**EXERCISE DESCRIPTION:** Once you find a line containing the word "golden" in the entries below, copy it.

Entries taken from a collection

--*--

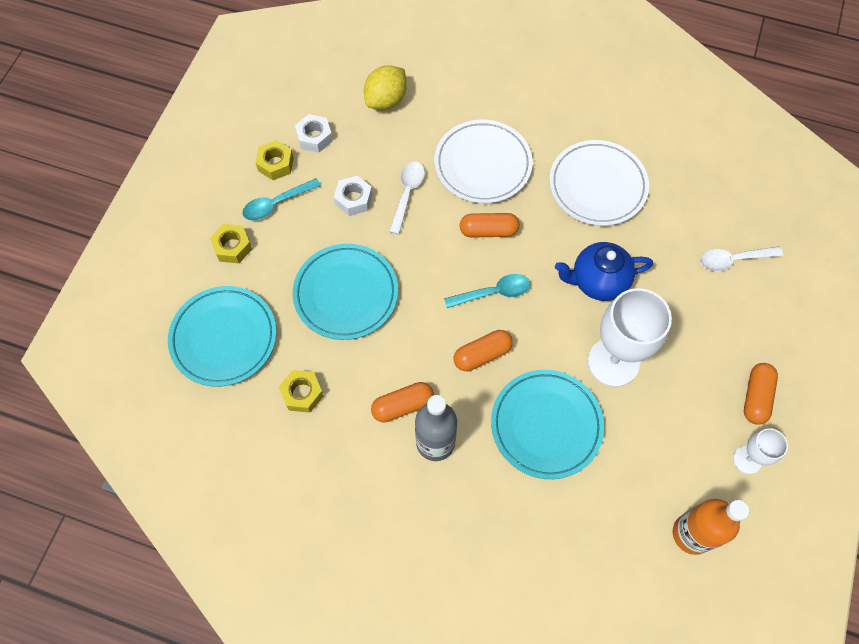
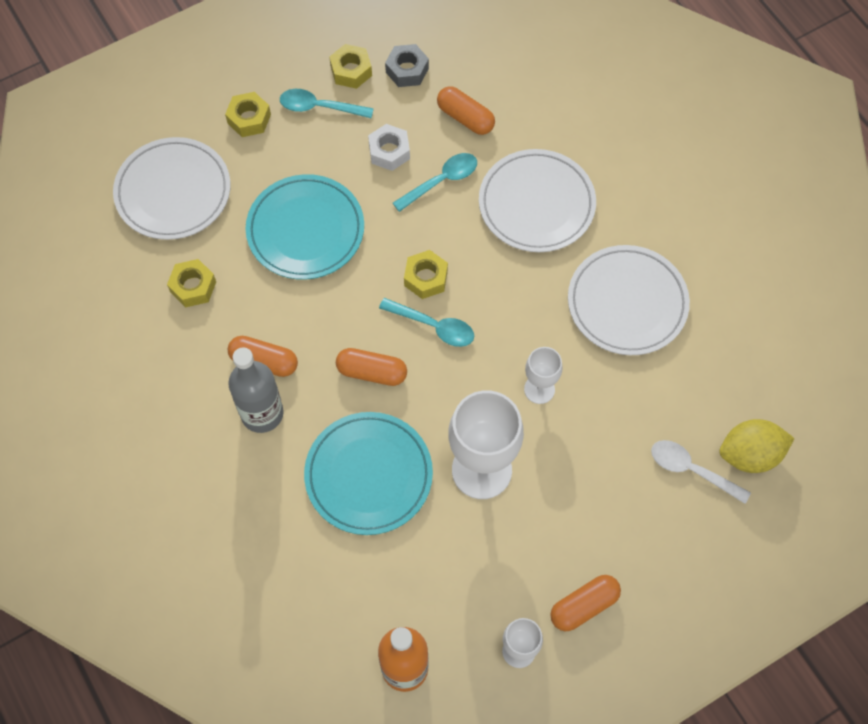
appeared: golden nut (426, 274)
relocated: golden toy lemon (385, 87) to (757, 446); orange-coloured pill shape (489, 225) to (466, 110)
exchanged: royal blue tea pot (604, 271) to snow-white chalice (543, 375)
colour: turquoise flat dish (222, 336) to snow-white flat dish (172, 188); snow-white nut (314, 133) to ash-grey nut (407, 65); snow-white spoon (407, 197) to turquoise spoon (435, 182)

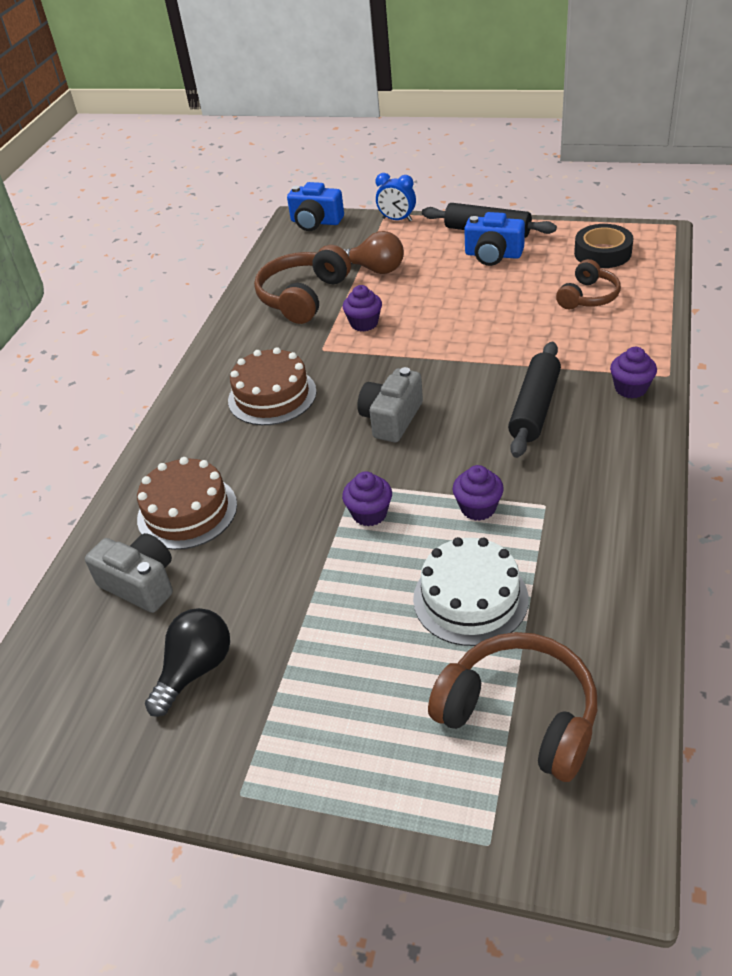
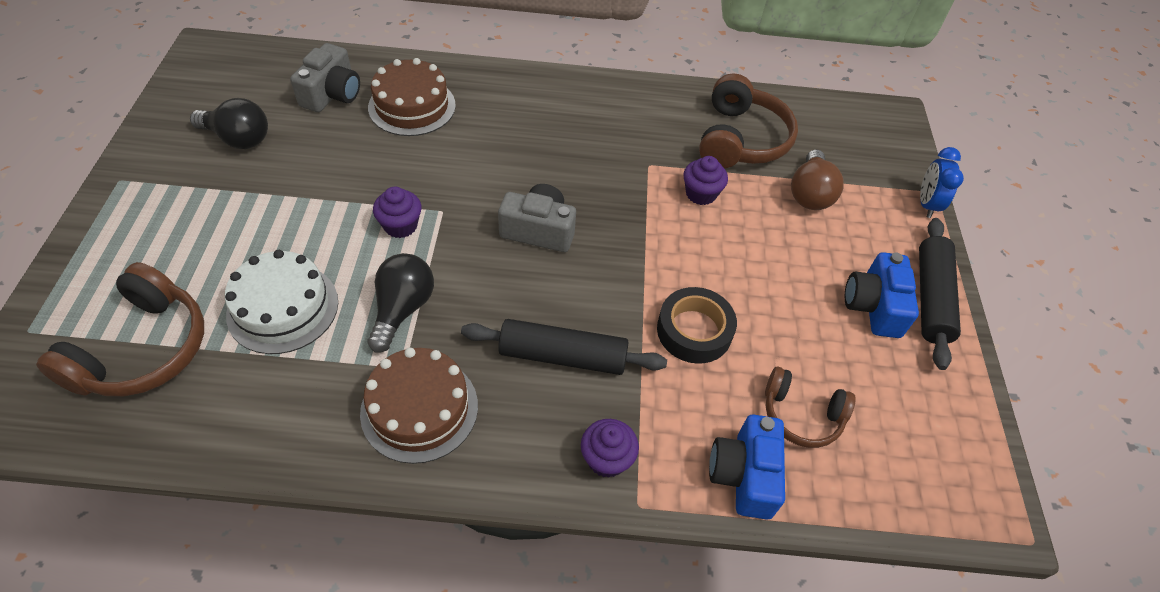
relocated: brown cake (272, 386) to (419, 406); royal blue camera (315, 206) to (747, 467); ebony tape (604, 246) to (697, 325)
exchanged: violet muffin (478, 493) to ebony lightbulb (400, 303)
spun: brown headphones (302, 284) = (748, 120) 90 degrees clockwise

--*--

**OUTPUT FOR THIS TASK:**
appeared: golden nut (426, 274)
relocated: golden toy lemon (385, 87) to (757, 446); orange-coloured pill shape (489, 225) to (466, 110)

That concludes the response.